● **GOAL OF THE EXERCISE**
Write the records out exactly as they read, but not the pictures.

● **Source data**
== == ==

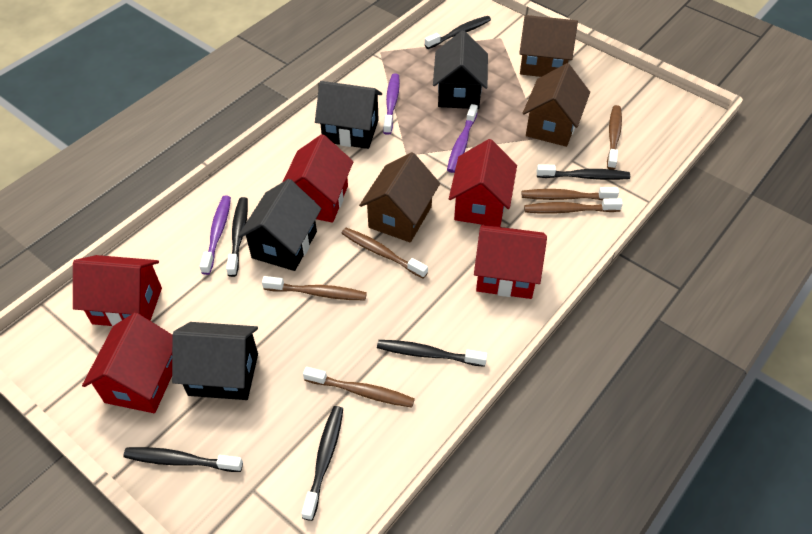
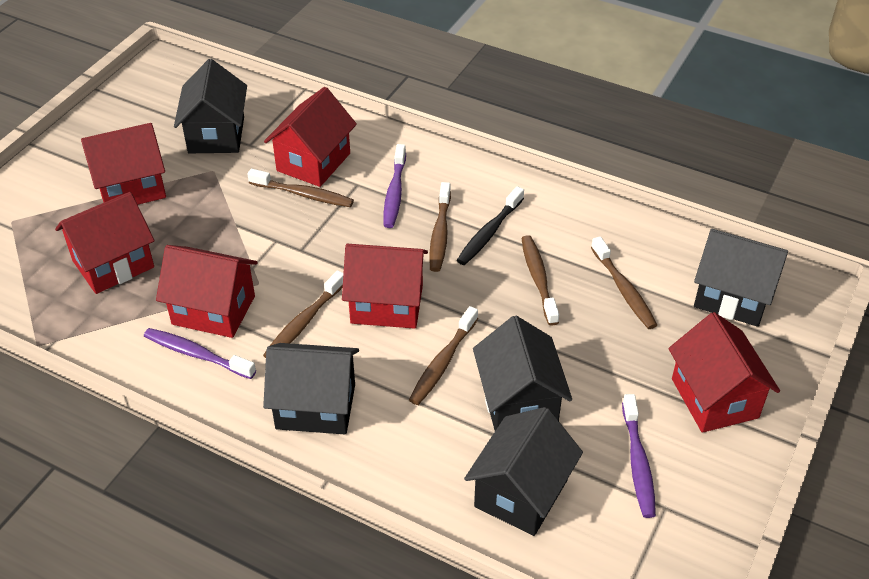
black house: 4 -> 5
black toothbrush: 6 -> 1
brown house: 3 -> 0
red house: 5 -> 6

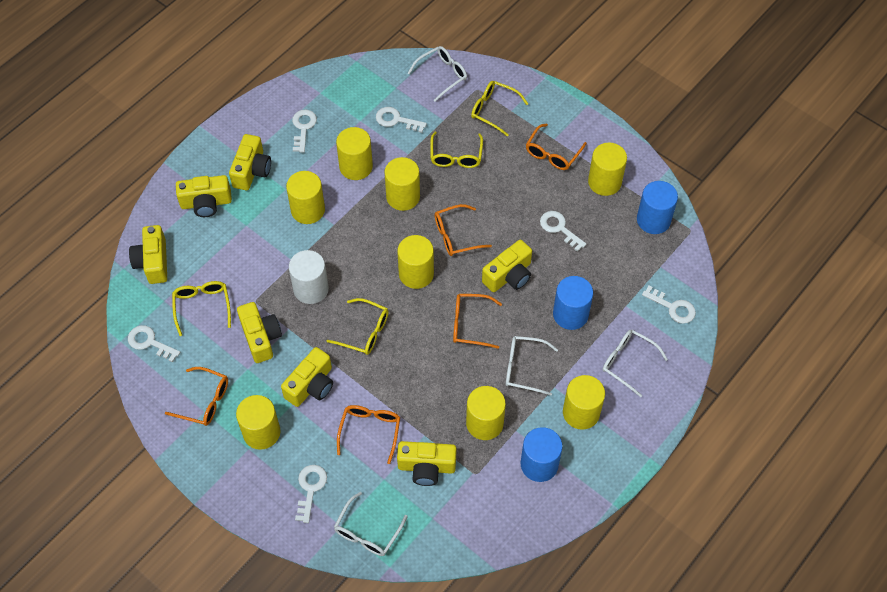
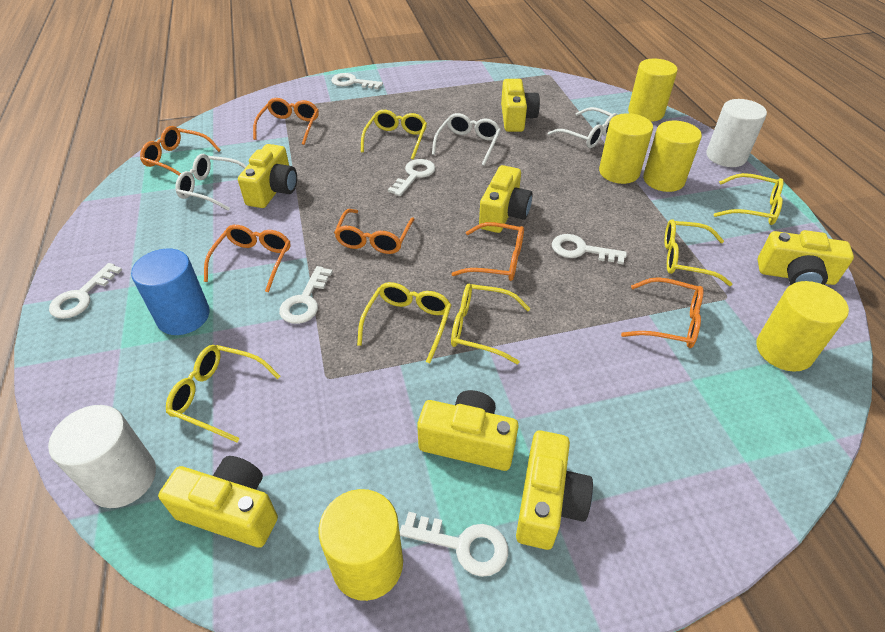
blue cylinder: 3 -> 1
orange glasses: 5 -> 6
white cylinder: 1 -> 2
white glasses: 4 -> 3
yellow cylinder: 8 -> 5
yellow glasses: 4 -> 6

== == ==

● **RESULT**
black house: 4 -> 5
black toothbrush: 6 -> 1
brown house: 3 -> 0
red house: 5 -> 6

blue cylinder: 3 -> 1
orange glasses: 5 -> 6
white cylinder: 1 -> 2
white glasses: 4 -> 3
yellow cylinder: 8 -> 5
yellow glasses: 4 -> 6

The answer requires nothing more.